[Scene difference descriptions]
┏━━
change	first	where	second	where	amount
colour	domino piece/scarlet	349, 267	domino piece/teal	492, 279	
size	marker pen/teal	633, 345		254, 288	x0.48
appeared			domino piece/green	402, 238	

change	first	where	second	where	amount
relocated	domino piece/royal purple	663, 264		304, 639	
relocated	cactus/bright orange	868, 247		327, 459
┗━━
┏━━
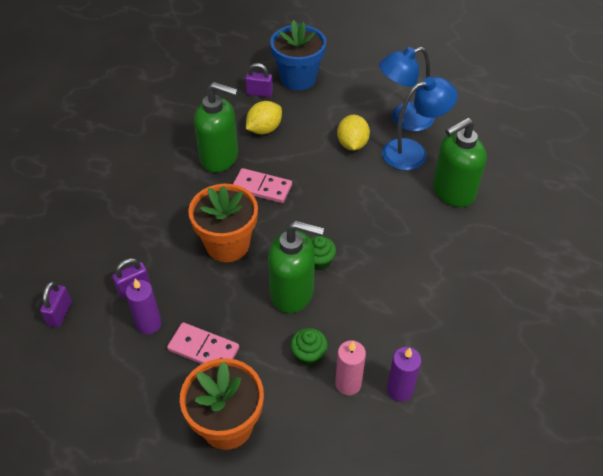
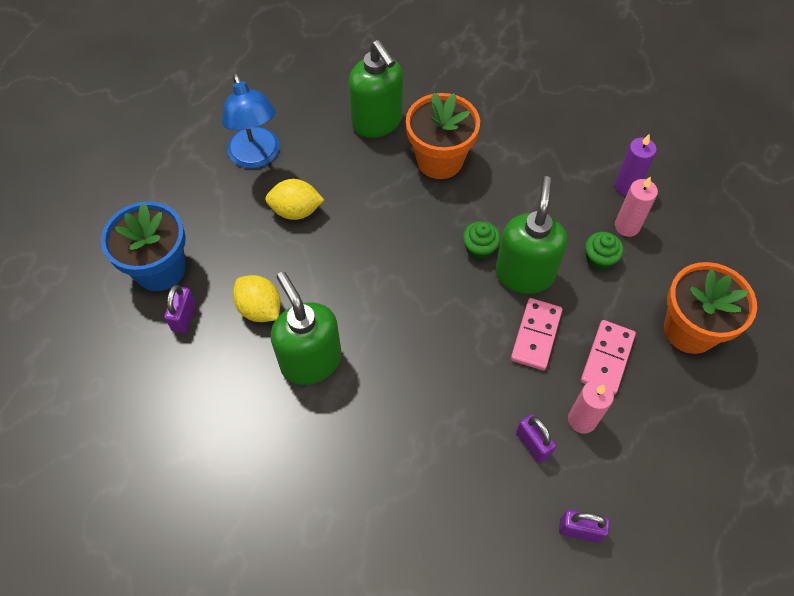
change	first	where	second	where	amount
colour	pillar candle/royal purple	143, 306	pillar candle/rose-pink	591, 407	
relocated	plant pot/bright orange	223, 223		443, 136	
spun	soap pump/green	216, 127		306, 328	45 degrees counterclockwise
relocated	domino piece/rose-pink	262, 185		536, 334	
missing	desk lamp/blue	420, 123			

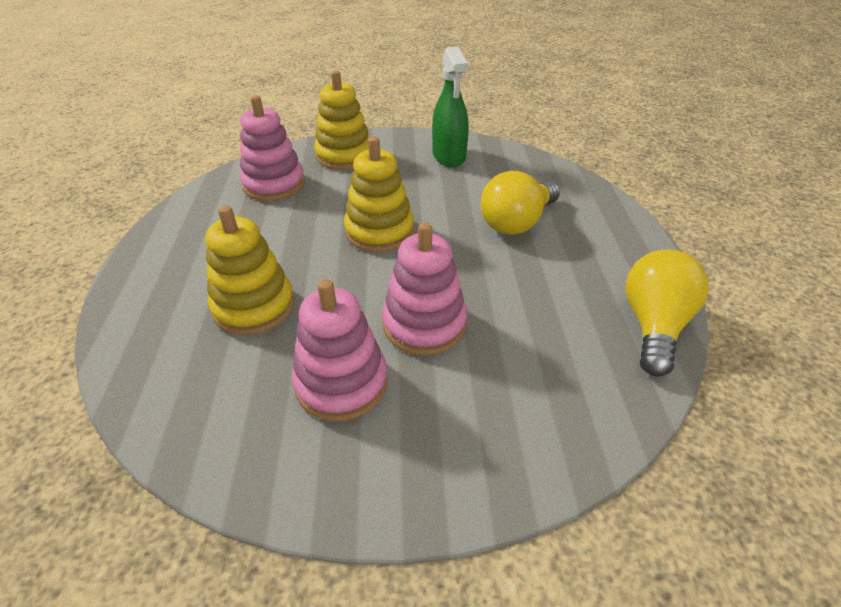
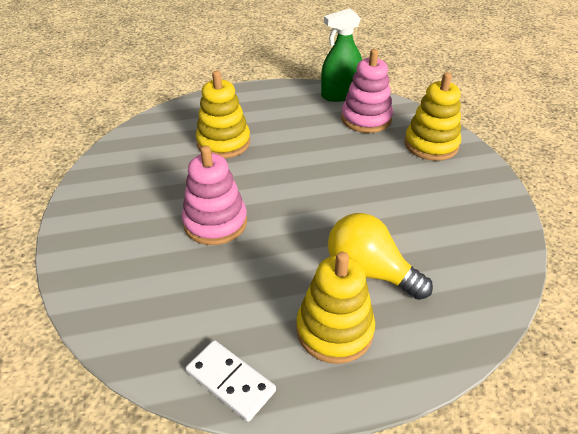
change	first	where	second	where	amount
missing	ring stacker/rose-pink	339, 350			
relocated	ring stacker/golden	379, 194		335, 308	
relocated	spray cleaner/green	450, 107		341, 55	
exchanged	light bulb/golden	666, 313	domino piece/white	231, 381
┗━━
__What you have to do__
Each line that holds the word "teal" should be extracted from the records.

__Reply__
colour	domino piece/scarlet	349, 267	domino piece/teal	492, 279	
size	marker pen/teal	633, 345		254, 288	x0.48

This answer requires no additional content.